(RECORDED DATA):
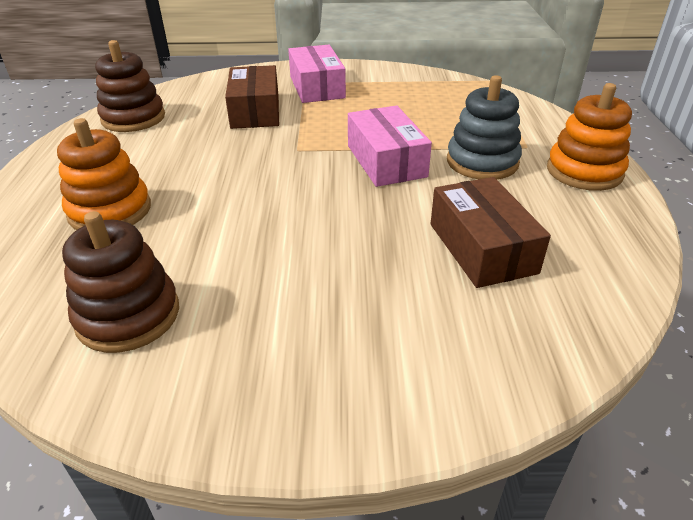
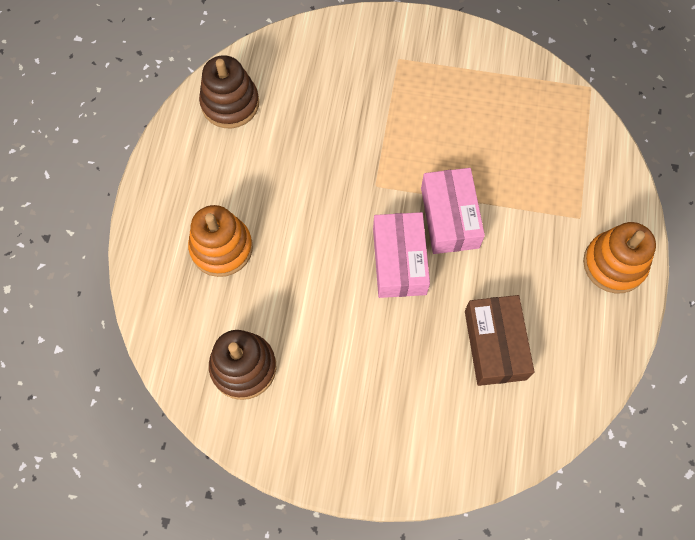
camera: 10 degrees right, 30 degrees up
brown box [225,65,279,129] -> none
pink box [288,45,346,103] -> pink box moved to [373,212,430,298]
grey stacking toy [447,75,522,180] -> none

(BRIEF):
Return the lines above exactly; the images are not part of the copy.

(ANSWER FOR THIS EXERCISE):
camera: 10 degrees right, 30 degrees up
brown box [225,65,279,129] -> none
pink box [288,45,346,103] -> pink box moved to [373,212,430,298]
grey stacking toy [447,75,522,180] -> none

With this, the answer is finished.